(Stored dataset items)
- - -

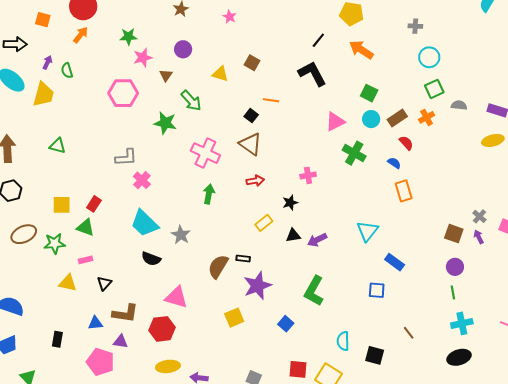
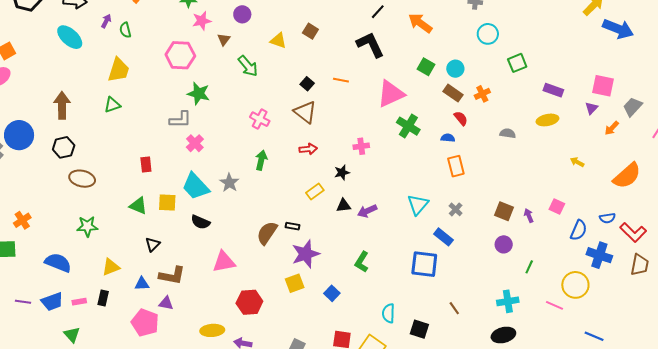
green square: (434, 89) -> (517, 63), moved
yellow trapezoid: (43, 94) -> (119, 70), moved
orange line: (271, 100) -> (341, 80), moved
gray semicircle: (459, 105) -> (508, 133), moved
brown rectangle: (397, 118) -> (453, 93), turned 66
cyan circle: (371, 119) -> (455, 69), moved
pink triangle: (335, 122) -> (391, 94), size x1.4
green star: (165, 123) -> (199, 94), moved
green triangle: (57, 146) -> (112, 105), turned -36
pink cross: (205, 153) -> (260, 119), size x0.7
blue semicircle: (394, 163) -> (448, 138), turned -32
red rectangle: (94, 204) -> (146, 165), turned -42
yellow square: (62, 205) -> (167, 203), moved
gray cross: (479, 216) -> (456, 209), moved
green triangle: (85, 228) -> (138, 206), moved
brown ellipse: (24, 234) -> (82, 179), moved, turned 35
gray star: (181, 235) -> (229, 183), moved
green star: (55, 243) -> (87, 226), moved
pink rectangle: (85, 260) -> (79, 302), moved
yellow triangle: (68, 283) -> (111, 267), moved, turned -36
blue square: (377, 290) -> (424, 264), size x1.6
green L-shape: (314, 291) -> (362, 262), size x0.7
green line: (453, 292) -> (529, 267), moved, turned 32
pink triangle: (176, 297) -> (224, 262), turned -30
yellow square: (234, 318) -> (295, 283), moved
red hexagon: (162, 329) -> (249, 302), moved

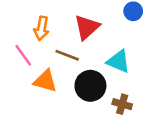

- - -

Goal of the exercise: Go through the records above, find every line with the word "gray", and list those lines.

Solved problem:
gray semicircle: (459, 105) -> (508, 133), moved
gray cross: (479, 216) -> (456, 209), moved
gray star: (181, 235) -> (229, 183), moved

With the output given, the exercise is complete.